-------- Source information
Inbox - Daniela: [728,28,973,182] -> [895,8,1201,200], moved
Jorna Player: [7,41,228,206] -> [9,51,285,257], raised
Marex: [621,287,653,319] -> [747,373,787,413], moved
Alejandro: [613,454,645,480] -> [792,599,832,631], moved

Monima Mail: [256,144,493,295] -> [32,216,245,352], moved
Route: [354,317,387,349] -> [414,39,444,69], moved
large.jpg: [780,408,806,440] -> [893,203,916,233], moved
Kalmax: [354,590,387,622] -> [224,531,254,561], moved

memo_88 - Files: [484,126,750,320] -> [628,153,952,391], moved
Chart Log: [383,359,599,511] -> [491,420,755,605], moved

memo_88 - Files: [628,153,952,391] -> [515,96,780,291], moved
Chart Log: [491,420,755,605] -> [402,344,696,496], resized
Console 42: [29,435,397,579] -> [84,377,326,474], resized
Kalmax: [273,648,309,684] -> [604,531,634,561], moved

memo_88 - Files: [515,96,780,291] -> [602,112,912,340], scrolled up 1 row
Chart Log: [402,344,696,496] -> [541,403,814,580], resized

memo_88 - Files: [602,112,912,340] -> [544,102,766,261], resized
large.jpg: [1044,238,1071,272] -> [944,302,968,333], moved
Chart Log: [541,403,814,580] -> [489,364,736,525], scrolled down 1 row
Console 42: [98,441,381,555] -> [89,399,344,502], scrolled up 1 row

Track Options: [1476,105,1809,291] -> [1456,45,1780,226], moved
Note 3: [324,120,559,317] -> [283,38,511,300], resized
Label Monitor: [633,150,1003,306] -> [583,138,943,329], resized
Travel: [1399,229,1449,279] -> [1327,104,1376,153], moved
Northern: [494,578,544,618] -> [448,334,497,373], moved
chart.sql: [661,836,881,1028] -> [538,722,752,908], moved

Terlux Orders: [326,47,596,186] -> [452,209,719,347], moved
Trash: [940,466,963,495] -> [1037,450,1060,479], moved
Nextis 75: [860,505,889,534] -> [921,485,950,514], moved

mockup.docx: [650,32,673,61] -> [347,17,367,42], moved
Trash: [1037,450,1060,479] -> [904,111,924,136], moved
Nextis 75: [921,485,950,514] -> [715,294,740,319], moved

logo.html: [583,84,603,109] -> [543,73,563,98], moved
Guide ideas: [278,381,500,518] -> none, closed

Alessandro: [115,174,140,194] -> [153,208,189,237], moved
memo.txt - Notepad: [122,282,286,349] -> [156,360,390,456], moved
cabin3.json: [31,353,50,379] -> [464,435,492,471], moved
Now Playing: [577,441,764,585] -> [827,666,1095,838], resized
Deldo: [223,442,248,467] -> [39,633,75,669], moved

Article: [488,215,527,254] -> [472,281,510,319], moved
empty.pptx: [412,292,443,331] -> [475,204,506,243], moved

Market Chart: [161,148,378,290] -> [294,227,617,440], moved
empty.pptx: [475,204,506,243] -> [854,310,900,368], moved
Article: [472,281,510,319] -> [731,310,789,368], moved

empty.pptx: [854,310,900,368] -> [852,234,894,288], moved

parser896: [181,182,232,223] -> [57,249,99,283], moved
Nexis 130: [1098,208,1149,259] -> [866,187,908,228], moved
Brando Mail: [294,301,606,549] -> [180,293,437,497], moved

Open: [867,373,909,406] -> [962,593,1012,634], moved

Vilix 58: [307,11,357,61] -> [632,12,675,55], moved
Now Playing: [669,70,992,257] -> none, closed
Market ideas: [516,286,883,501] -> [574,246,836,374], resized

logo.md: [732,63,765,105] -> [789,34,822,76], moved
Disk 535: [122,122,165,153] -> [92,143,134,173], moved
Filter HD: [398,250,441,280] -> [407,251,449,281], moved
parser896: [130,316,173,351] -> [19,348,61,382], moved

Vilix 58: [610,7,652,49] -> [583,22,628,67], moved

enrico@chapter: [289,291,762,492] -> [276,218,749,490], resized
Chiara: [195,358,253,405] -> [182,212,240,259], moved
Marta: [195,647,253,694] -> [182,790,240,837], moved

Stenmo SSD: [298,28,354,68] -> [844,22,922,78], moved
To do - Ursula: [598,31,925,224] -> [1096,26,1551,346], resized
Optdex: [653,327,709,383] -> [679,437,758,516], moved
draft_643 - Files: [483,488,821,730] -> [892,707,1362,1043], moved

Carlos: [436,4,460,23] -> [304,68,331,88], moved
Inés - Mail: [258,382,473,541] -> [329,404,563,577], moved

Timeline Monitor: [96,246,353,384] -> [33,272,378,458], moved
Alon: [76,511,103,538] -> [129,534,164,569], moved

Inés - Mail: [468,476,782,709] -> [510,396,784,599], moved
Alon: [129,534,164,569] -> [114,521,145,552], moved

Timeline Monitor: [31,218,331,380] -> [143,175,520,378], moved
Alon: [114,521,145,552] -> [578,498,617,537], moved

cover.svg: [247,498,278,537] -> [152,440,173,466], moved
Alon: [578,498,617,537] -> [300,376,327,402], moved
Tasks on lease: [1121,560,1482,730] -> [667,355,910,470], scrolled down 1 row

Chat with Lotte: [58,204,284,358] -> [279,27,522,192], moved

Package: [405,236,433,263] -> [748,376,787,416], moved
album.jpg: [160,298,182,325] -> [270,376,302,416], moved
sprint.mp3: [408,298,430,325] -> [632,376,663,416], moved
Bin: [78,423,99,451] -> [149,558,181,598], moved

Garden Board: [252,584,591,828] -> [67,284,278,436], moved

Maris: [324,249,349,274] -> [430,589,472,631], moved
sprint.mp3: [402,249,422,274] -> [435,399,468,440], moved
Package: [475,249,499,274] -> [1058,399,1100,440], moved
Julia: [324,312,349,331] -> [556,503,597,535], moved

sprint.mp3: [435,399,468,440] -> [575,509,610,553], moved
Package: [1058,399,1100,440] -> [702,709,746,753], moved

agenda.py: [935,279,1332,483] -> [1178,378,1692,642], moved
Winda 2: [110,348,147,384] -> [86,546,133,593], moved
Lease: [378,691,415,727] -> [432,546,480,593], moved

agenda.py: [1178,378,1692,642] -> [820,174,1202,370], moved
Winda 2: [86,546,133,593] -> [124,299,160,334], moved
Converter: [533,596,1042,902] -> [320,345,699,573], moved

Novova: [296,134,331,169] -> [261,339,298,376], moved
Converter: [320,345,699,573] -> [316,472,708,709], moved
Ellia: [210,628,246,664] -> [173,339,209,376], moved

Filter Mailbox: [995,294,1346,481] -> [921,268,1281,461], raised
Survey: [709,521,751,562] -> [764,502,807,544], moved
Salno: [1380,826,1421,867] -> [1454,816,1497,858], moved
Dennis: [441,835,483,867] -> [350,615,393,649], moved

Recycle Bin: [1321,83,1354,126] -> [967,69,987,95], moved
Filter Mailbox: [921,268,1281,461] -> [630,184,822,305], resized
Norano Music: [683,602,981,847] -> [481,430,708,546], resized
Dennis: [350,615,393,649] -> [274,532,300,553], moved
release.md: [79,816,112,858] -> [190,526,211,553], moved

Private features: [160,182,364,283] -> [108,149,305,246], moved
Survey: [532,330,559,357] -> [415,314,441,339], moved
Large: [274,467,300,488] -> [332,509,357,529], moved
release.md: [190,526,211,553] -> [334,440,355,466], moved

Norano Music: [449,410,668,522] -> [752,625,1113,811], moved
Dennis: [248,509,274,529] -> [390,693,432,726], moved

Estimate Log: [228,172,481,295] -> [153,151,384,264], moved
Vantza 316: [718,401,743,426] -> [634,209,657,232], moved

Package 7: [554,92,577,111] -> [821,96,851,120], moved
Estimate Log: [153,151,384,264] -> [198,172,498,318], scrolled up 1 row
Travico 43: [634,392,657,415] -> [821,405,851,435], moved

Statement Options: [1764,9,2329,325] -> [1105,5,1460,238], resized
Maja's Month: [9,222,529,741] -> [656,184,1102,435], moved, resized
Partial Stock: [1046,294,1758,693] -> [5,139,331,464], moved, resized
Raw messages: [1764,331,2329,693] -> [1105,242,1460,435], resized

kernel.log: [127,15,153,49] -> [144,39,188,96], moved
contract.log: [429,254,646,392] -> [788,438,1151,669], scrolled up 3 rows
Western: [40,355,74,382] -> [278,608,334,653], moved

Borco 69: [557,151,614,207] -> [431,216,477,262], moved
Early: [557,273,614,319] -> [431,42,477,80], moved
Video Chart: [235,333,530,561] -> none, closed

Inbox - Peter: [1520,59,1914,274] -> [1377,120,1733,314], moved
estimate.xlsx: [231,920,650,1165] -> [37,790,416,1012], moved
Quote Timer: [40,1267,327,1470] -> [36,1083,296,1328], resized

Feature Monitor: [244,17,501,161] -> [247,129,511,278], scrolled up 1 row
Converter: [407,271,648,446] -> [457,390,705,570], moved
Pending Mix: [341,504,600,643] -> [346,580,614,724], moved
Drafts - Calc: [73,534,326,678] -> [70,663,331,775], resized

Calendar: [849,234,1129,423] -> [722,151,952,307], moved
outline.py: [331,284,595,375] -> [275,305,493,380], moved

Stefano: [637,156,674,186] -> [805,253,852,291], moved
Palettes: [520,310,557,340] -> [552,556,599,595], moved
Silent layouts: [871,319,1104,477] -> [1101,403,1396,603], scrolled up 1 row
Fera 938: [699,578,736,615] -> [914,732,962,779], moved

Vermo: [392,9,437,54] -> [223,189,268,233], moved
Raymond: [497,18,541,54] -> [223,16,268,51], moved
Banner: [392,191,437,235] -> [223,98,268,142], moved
----------------
■ **Task objective**
Starting at the line above that contains "Package 7: [554,92,577,111]", repeat each line exactly up to and including the line that contains "Feature Monitor: [244,17,501,161]", and stop there.

■ **Completed exercise**
Package 7: [554,92,577,111] -> [821,96,851,120], moved
Estimate Log: [153,151,384,264] -> [198,172,498,318], scrolled up 1 row
Travico 43: [634,392,657,415] -> [821,405,851,435], moved

Statement Options: [1764,9,2329,325] -> [1105,5,1460,238], resized
Maja's Month: [9,222,529,741] -> [656,184,1102,435], moved, resized
Partial Stock: [1046,294,1758,693] -> [5,139,331,464], moved, resized
Raw messages: [1764,331,2329,693] -> [1105,242,1460,435], resized

kernel.log: [127,15,153,49] -> [144,39,188,96], moved
contract.log: [429,254,646,392] -> [788,438,1151,669], scrolled up 3 rows
Western: [40,355,74,382] -> [278,608,334,653], moved

Borco 69: [557,151,614,207] -> [431,216,477,262], moved
Early: [557,273,614,319] -> [431,42,477,80], moved
Video Chart: [235,333,530,561] -> none, closed

Inbox - Peter: [1520,59,1914,274] -> [1377,120,1733,314], moved
estimate.xlsx: [231,920,650,1165] -> [37,790,416,1012], moved
Quote Timer: [40,1267,327,1470] -> [36,1083,296,1328], resized

Feature Monitor: [244,17,501,161] -> [247,129,511,278], scrolled up 1 row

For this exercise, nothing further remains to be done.